<<<<

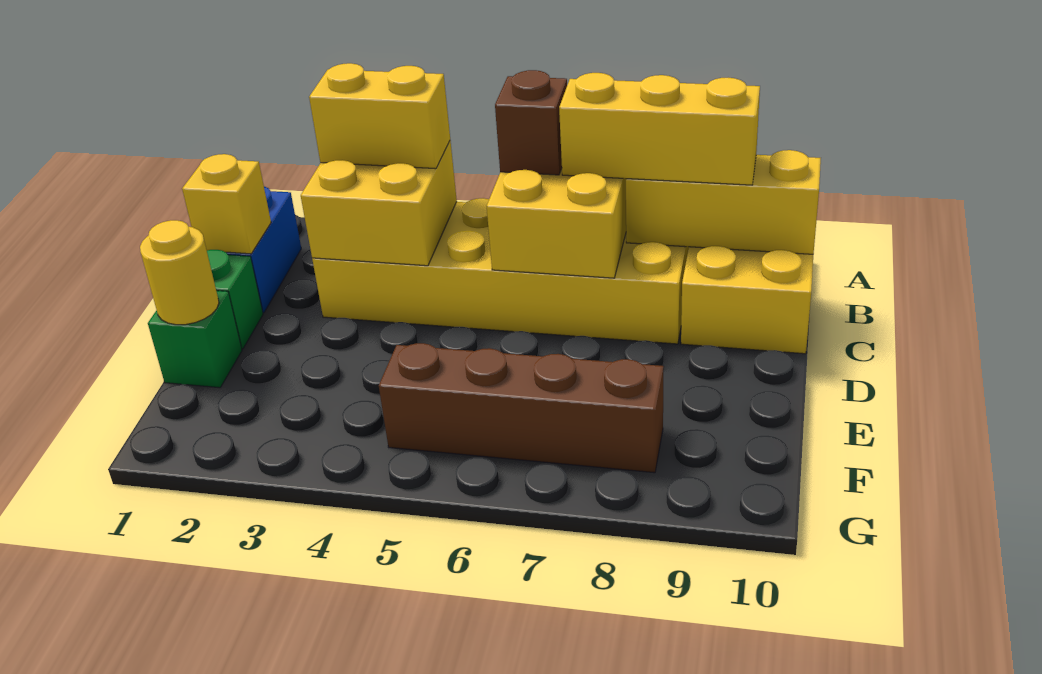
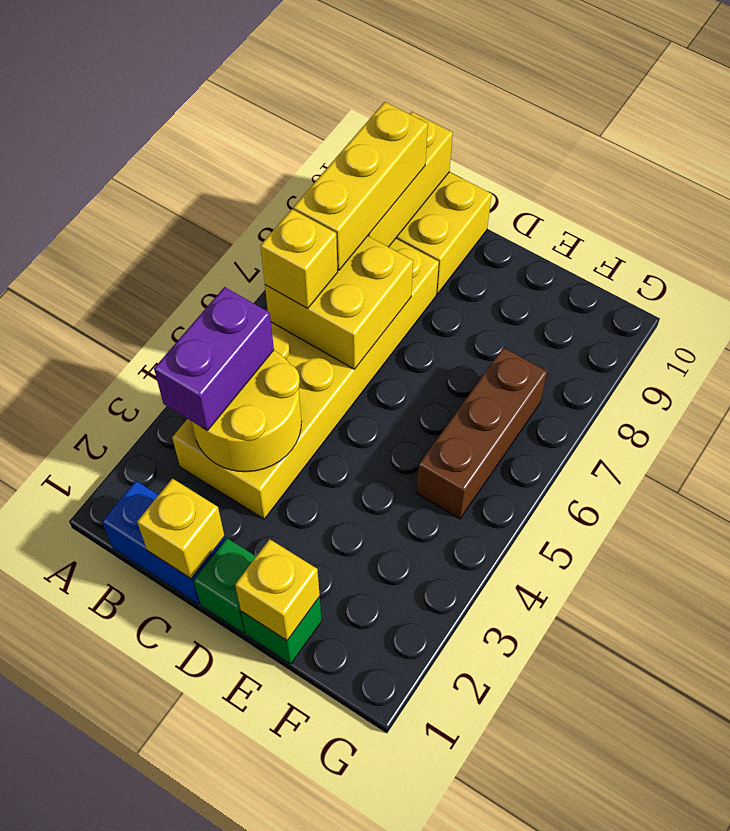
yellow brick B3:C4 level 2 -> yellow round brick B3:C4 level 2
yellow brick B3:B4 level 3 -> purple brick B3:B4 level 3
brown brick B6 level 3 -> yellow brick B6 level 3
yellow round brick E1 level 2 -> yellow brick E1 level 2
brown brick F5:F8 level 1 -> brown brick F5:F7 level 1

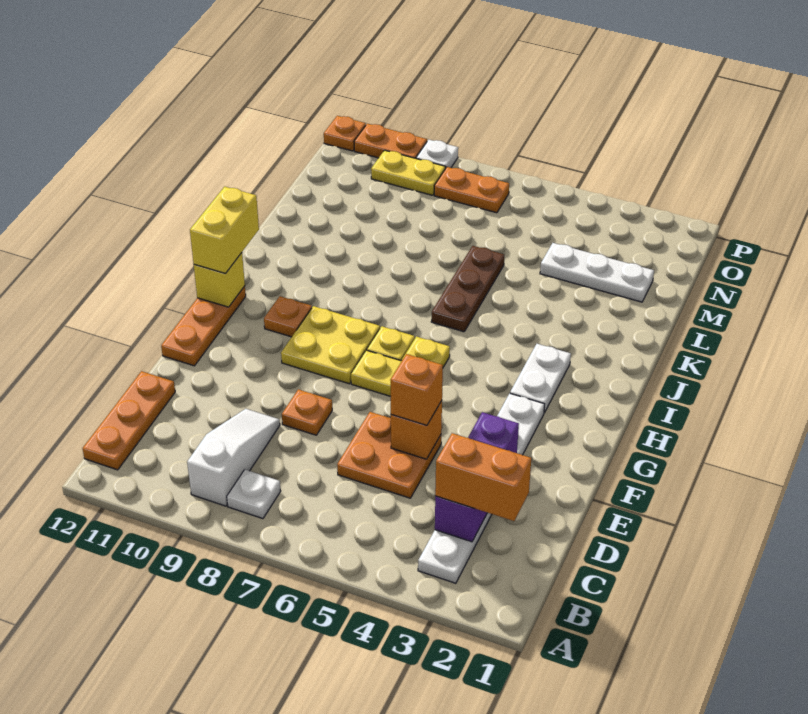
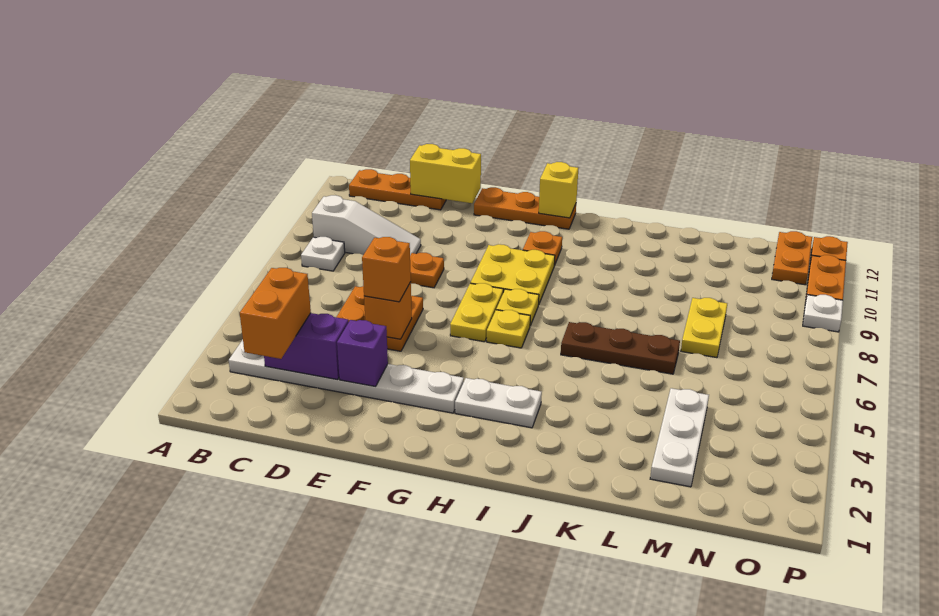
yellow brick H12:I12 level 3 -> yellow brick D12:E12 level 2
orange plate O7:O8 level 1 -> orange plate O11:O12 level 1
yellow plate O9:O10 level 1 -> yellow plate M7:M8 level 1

>>>>

**REQUIREMENT**
The entries above must be restated exactly in the answer, and the pictures left out.

**EXERCISE RESPONSE**
yellow brick B3:C4 level 2 -> yellow round brick B3:C4 level 2
yellow brick B3:B4 level 3 -> purple brick B3:B4 level 3
brown brick B6 level 3 -> yellow brick B6 level 3
yellow round brick E1 level 2 -> yellow brick E1 level 2
brown brick F5:F8 level 1 -> brown brick F5:F7 level 1

yellow brick H12:I12 level 3 -> yellow brick D12:E12 level 2
orange plate O7:O8 level 1 -> orange plate O11:O12 level 1
yellow plate O9:O10 level 1 -> yellow plate M7:M8 level 1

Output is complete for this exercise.